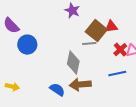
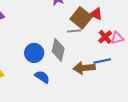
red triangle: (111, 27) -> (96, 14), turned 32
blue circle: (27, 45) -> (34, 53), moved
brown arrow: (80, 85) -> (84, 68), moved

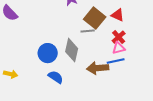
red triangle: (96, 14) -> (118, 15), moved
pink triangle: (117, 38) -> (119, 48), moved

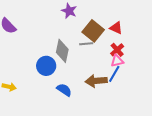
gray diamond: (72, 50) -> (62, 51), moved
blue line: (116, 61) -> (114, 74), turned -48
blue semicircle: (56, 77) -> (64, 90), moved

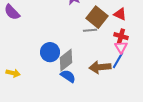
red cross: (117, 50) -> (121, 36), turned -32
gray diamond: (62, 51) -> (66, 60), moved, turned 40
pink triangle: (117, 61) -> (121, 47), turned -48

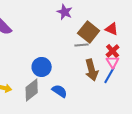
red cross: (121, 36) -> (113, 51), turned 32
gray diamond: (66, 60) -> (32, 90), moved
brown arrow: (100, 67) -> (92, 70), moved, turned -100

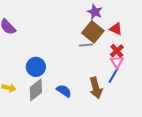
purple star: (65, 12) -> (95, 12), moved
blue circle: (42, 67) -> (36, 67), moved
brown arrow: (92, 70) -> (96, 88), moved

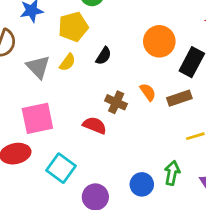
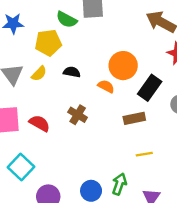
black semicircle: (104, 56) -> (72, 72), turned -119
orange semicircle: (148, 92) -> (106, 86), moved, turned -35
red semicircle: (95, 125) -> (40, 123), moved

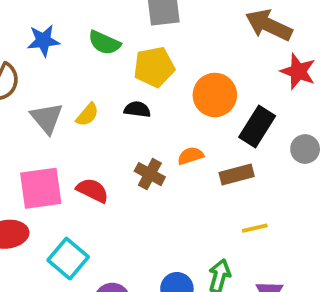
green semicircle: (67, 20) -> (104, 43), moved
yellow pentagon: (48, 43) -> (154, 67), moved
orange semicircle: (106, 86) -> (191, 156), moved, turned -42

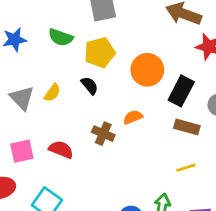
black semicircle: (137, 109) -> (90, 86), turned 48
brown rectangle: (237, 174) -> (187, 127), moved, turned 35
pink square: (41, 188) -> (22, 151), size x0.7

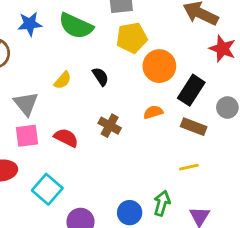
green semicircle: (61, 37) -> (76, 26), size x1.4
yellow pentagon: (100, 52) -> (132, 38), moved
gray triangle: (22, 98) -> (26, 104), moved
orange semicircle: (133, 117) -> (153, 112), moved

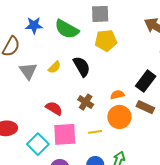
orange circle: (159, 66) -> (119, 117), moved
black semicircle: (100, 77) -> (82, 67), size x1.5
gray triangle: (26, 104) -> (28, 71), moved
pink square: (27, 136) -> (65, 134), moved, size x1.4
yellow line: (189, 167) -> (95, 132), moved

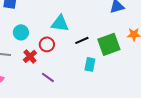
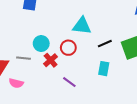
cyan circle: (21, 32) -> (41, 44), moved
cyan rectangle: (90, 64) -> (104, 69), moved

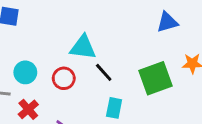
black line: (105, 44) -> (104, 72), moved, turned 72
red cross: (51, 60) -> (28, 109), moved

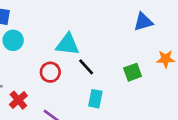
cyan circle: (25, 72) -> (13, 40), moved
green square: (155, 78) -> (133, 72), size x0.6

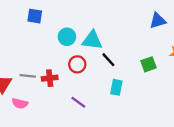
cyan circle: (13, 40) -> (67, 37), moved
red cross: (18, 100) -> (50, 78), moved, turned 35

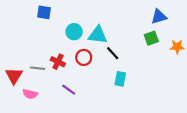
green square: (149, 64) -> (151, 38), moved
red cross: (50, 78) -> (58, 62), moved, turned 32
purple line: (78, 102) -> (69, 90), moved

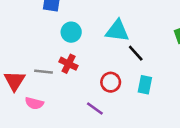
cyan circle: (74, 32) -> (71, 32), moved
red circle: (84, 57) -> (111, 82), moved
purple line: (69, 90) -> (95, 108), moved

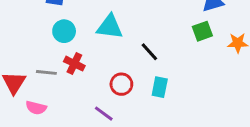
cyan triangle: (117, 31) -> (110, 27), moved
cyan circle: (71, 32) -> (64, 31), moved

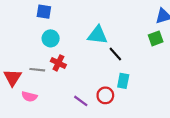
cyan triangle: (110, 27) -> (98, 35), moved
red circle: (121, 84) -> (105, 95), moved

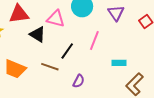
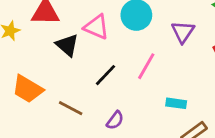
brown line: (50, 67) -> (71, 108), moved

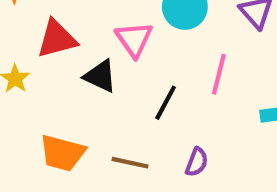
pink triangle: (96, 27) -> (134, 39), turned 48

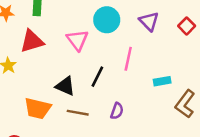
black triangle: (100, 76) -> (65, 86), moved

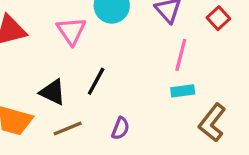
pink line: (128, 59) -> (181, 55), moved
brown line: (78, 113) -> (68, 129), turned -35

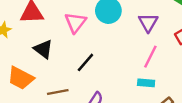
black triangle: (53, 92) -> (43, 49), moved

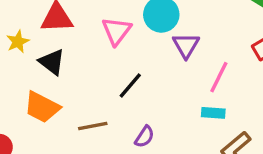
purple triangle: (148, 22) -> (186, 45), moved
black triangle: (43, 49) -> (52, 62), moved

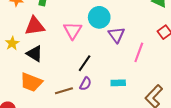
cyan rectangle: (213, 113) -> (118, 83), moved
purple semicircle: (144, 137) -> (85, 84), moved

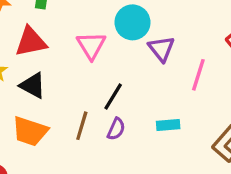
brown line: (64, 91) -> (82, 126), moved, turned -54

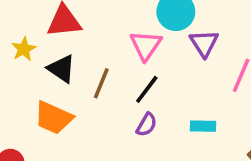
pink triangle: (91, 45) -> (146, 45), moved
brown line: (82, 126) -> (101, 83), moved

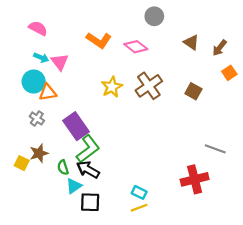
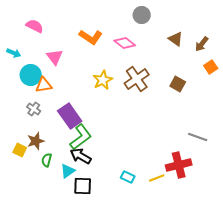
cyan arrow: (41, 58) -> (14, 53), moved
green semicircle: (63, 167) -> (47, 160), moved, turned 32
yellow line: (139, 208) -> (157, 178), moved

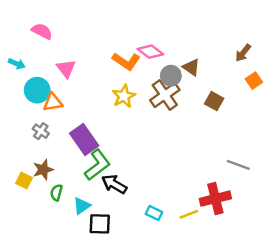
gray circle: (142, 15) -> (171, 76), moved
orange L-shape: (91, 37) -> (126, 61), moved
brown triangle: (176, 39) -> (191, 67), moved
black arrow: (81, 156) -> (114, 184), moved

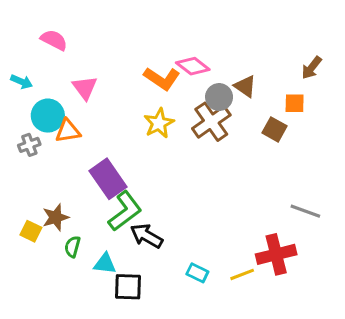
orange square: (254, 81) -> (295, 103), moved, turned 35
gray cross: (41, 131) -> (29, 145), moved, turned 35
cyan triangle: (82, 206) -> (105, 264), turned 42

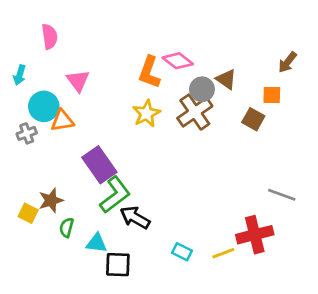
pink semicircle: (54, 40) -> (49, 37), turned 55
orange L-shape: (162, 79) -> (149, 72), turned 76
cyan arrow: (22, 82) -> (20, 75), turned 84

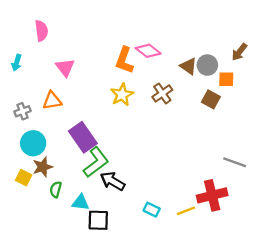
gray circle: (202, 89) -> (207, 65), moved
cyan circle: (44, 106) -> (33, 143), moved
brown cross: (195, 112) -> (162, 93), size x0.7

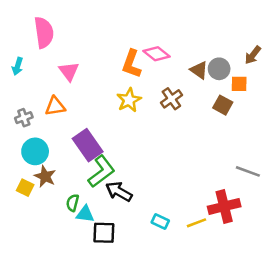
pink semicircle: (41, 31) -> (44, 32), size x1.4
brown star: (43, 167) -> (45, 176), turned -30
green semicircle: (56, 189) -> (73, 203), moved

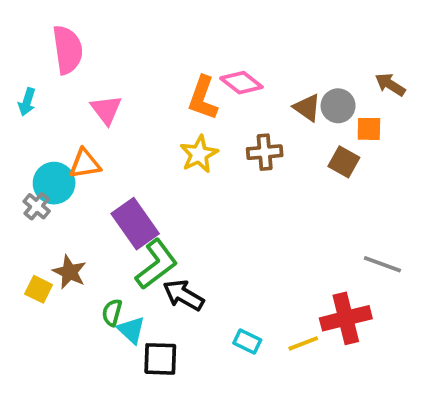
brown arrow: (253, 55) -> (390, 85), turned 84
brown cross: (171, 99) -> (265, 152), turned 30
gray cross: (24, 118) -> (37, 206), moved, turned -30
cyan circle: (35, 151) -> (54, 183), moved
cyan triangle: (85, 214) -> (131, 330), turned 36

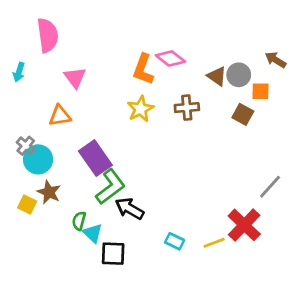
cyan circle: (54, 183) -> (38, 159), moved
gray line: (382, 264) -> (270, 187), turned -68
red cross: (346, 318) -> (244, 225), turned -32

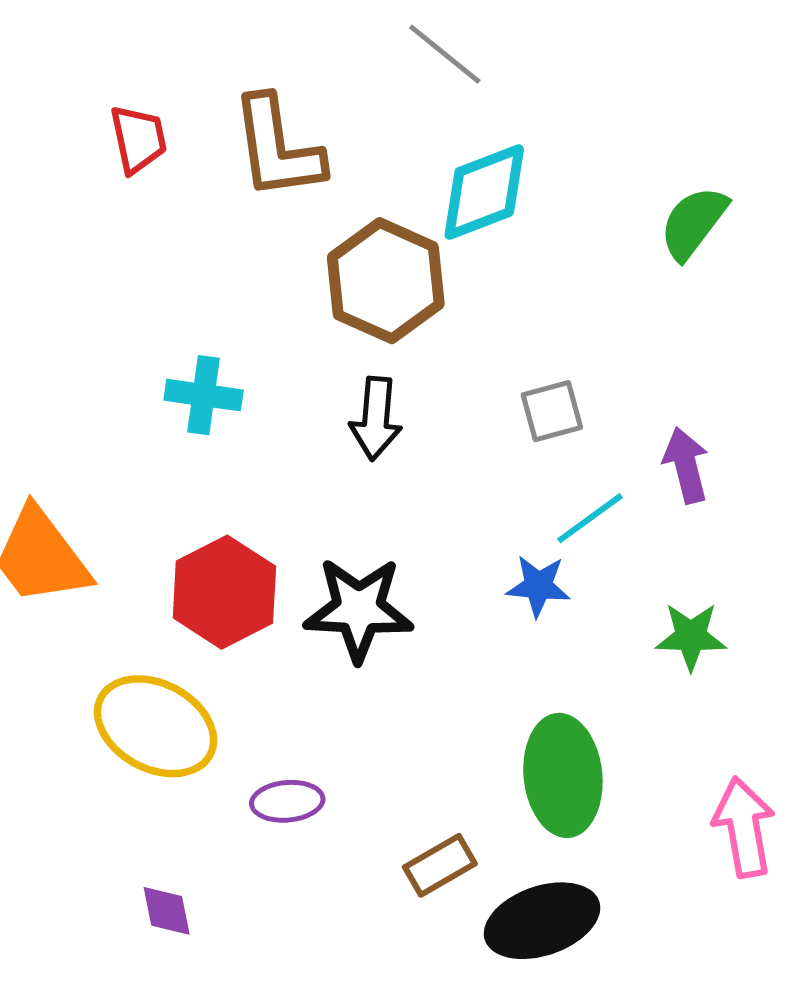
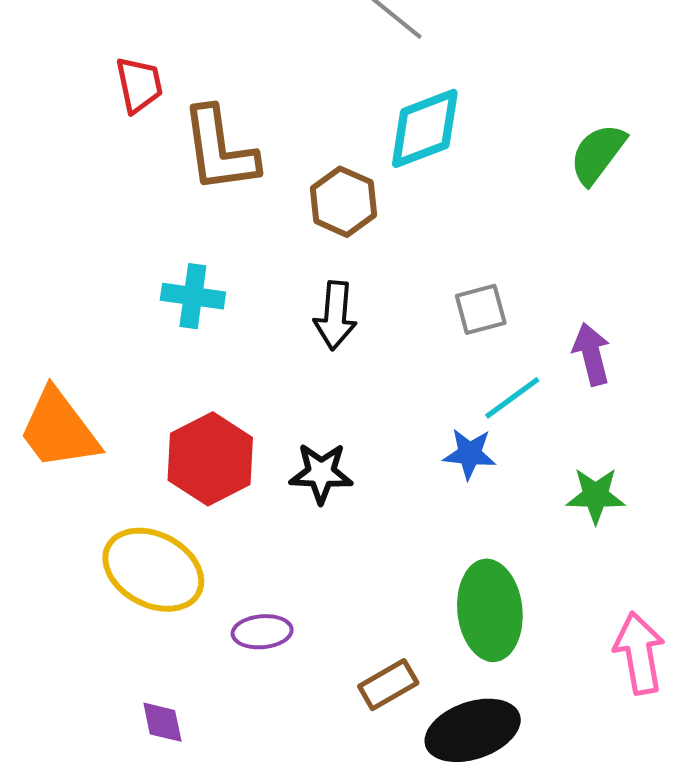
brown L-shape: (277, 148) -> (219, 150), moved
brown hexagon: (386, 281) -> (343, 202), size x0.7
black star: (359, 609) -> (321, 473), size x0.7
________
→ Requirement
Please go through the data and copy each line containing the word "size".

→ Written response
pink square: (41, 188) -> (22, 151), size x0.7
green semicircle: (61, 37) -> (76, 26), size x1.4
black semicircle: (100, 77) -> (82, 67), size x1.5
pink square: (27, 136) -> (65, 134), moved, size x1.4
green square: (155, 78) -> (133, 72), size x0.6
brown cross: (195, 112) -> (162, 93), size x0.7
pink semicircle: (41, 31) -> (44, 32), size x1.4
brown hexagon: (386, 281) -> (343, 202), size x0.7
black star: (359, 609) -> (321, 473), size x0.7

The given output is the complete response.